[TASK BRIEF] Lines containing the word "turquoise" are to be copied from the data below.

Cross-image count comparisons:
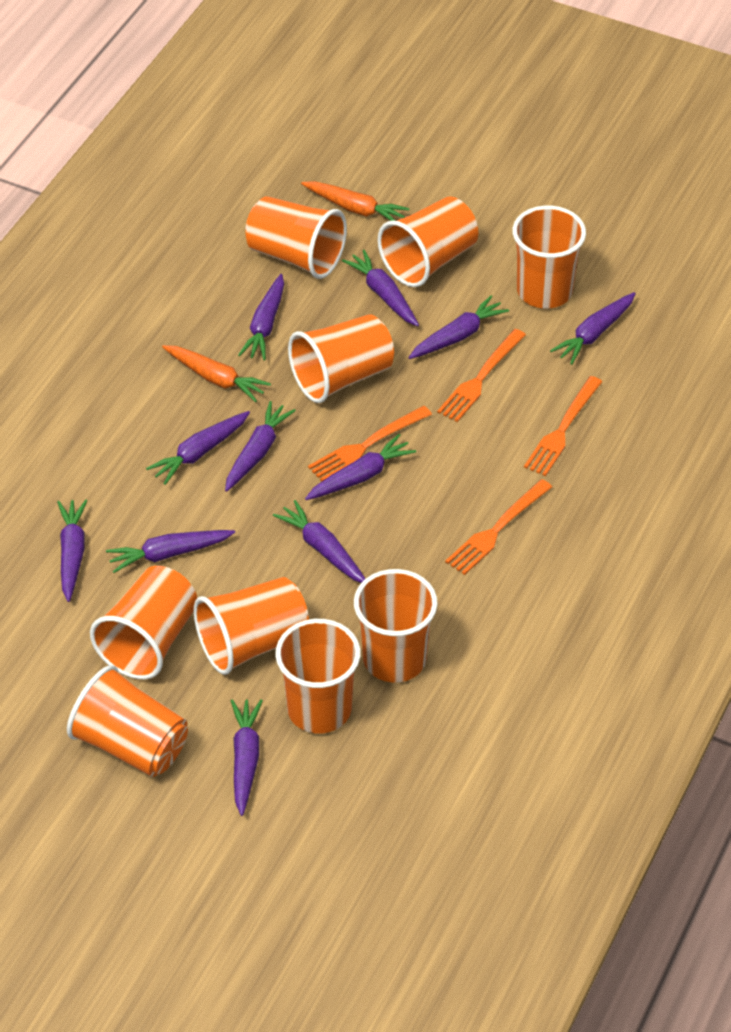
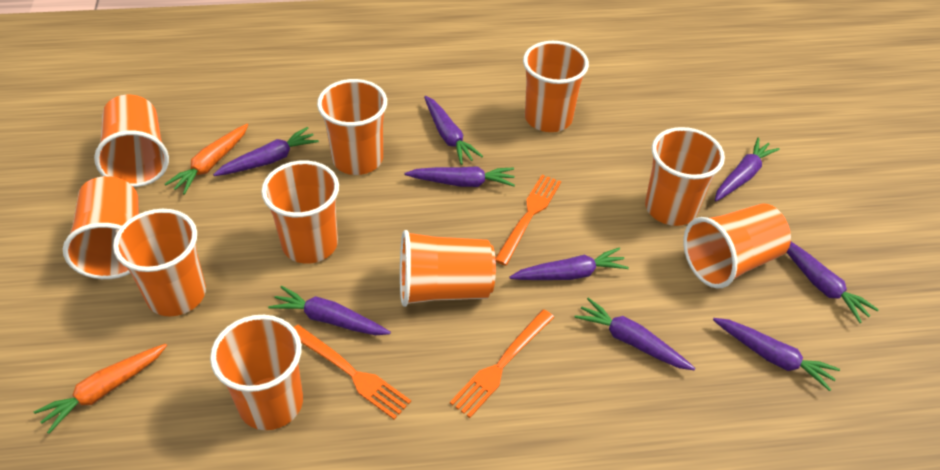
orange cup: 9 -> 10
orange fork: 4 -> 3
purple carrot: 11 -> 9

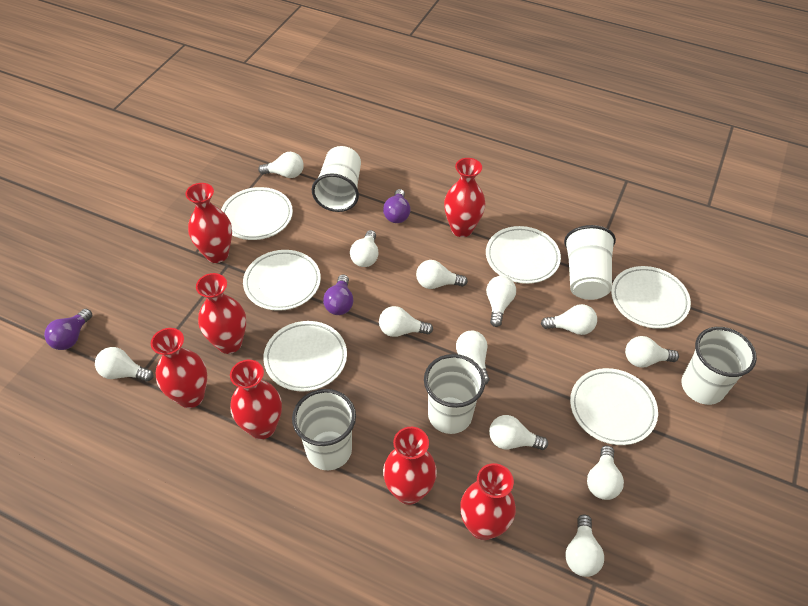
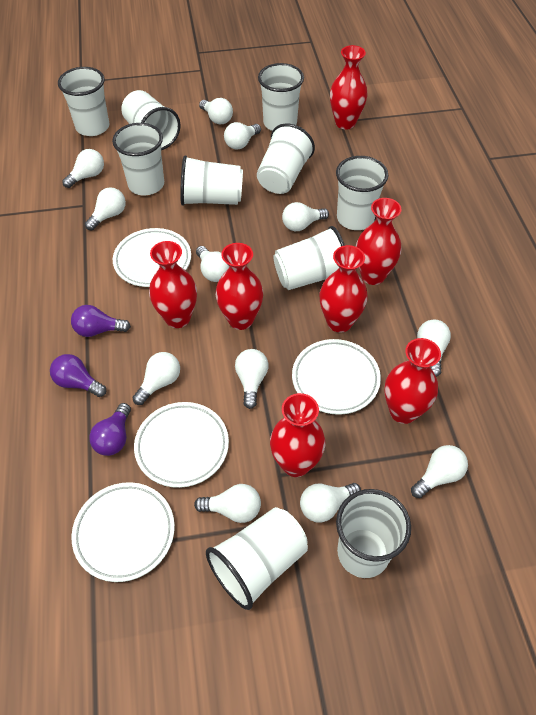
white cup: 5 -> 10
white plate: 6 -> 4

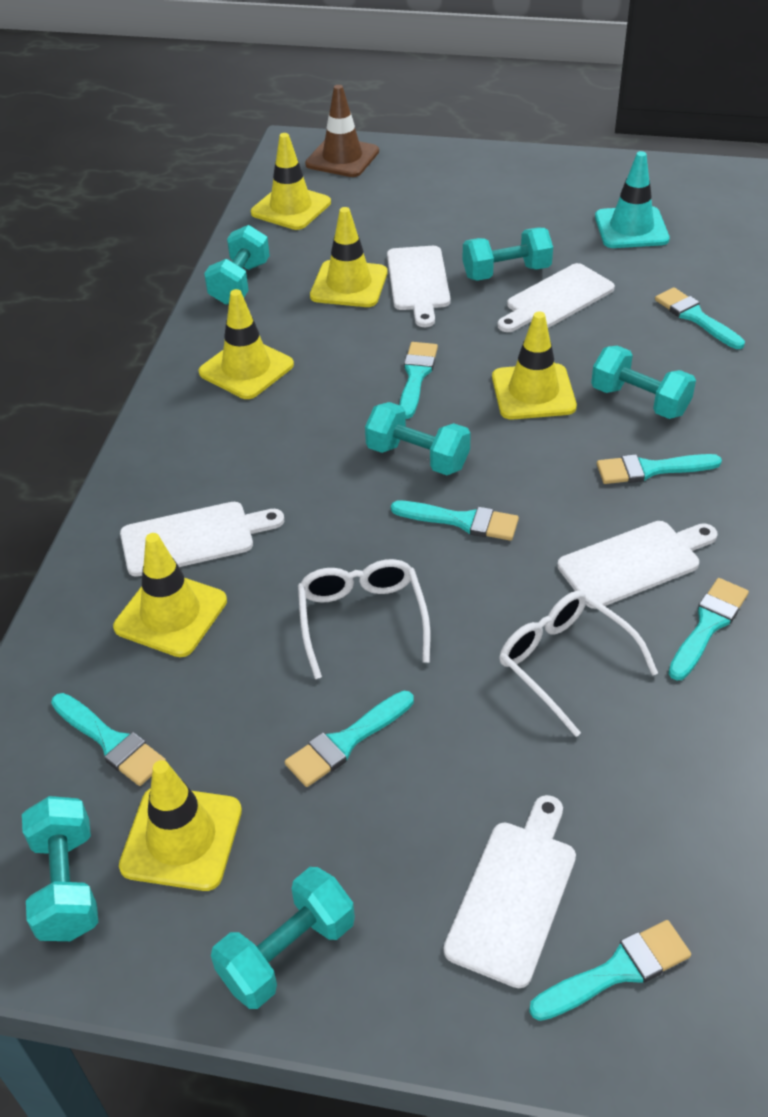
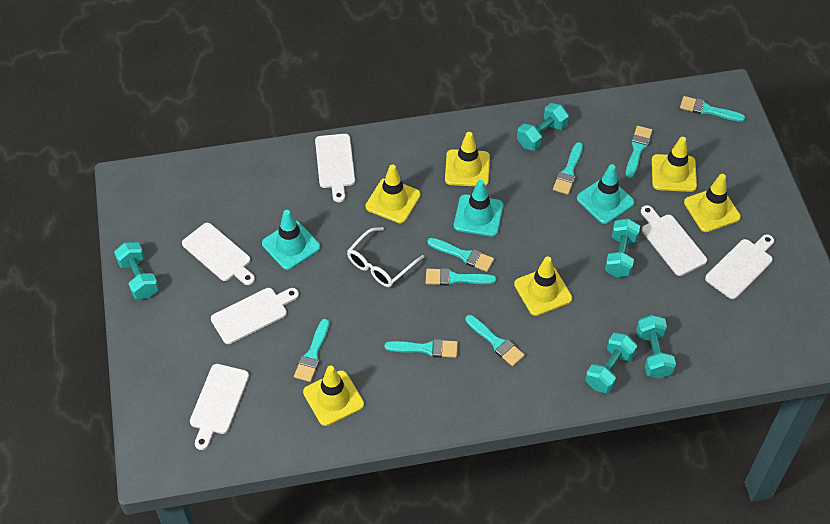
brown traffic cone: 1 -> 0
turquoise dumbbell: 6 -> 5
turquoise traffic cone: 1 -> 3
white cutting board: 5 -> 6
white glasses: 2 -> 1

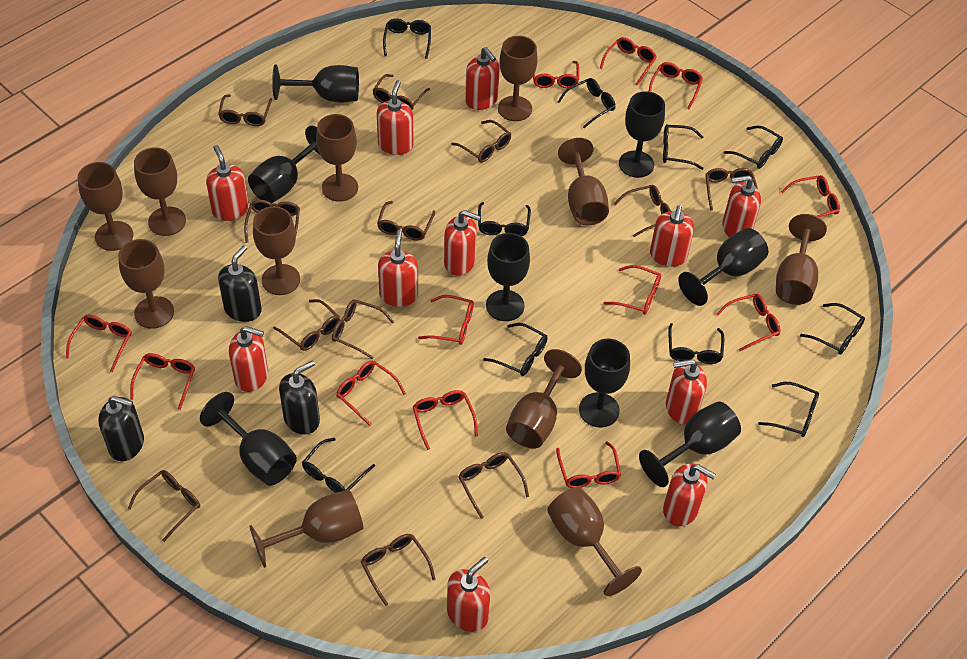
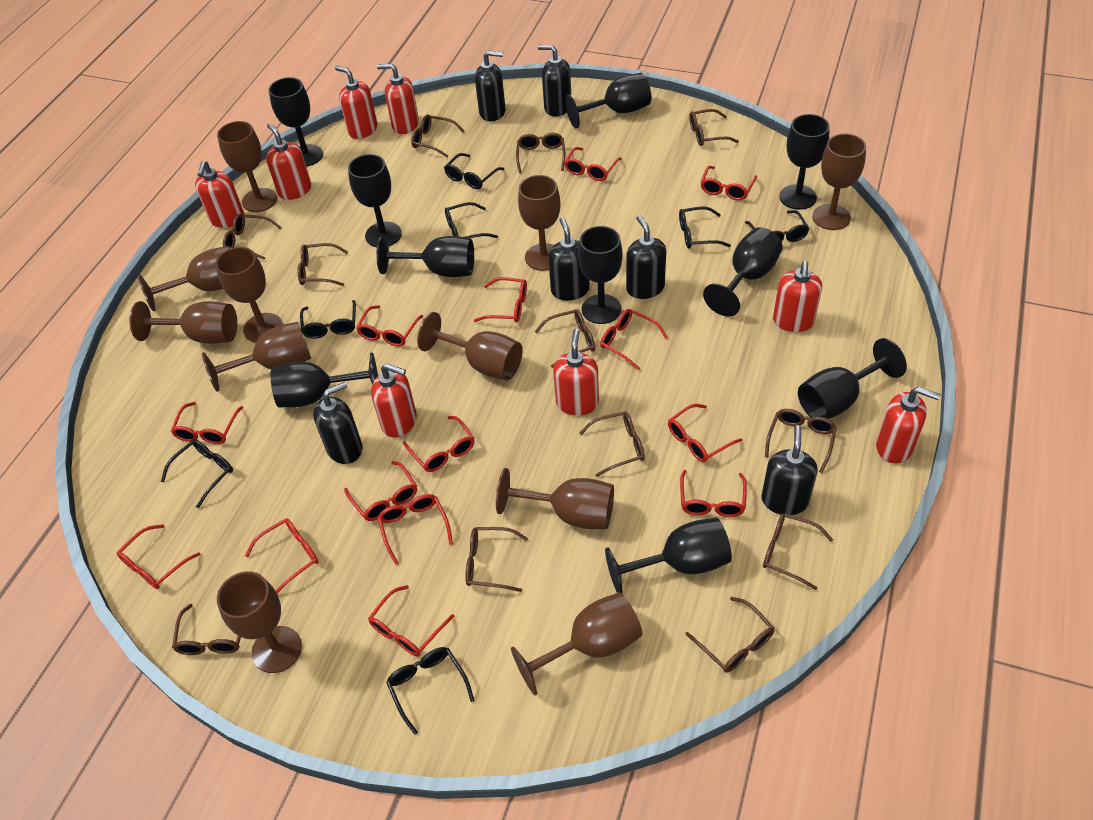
black glasses: 10 -> 7
black goblet: 8 -> 10
black soap dispenser: 3 -> 6
red glasses: 12 -> 14
red soap dispenser: 11 -> 8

[ANSWER SPACE]
turquoise dumbbell: 6 -> 5
turquoise traffic cone: 1 -> 3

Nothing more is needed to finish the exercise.